▶ **GIVEN INFORMATION**
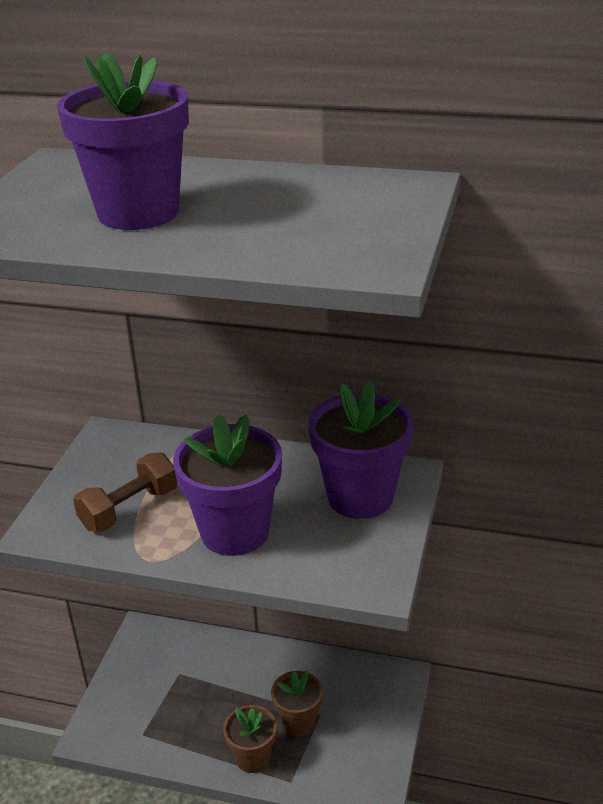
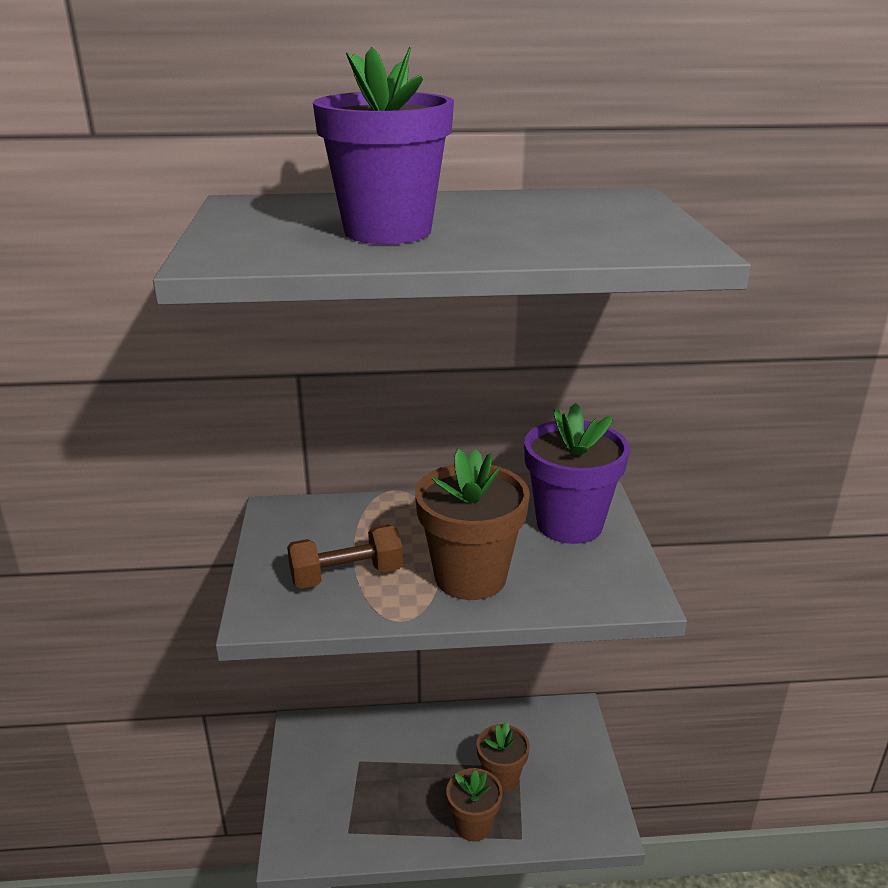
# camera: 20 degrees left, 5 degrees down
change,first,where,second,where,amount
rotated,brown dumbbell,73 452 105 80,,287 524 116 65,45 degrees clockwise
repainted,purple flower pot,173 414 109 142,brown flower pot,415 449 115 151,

▶ **EXERCISE DIRECTIONS**
The expected output is the lines from the one holding "change,first,where,second,where,amount" through the last line of the data, exactly as they appear, with nothing before or after.

▶ **RESULT OF THIS TASK**
change,first,where,second,where,amount
rotated,brown dumbbell,73 452 105 80,,287 524 116 65,45 degrees clockwise
repainted,purple flower pot,173 414 109 142,brown flower pot,415 449 115 151,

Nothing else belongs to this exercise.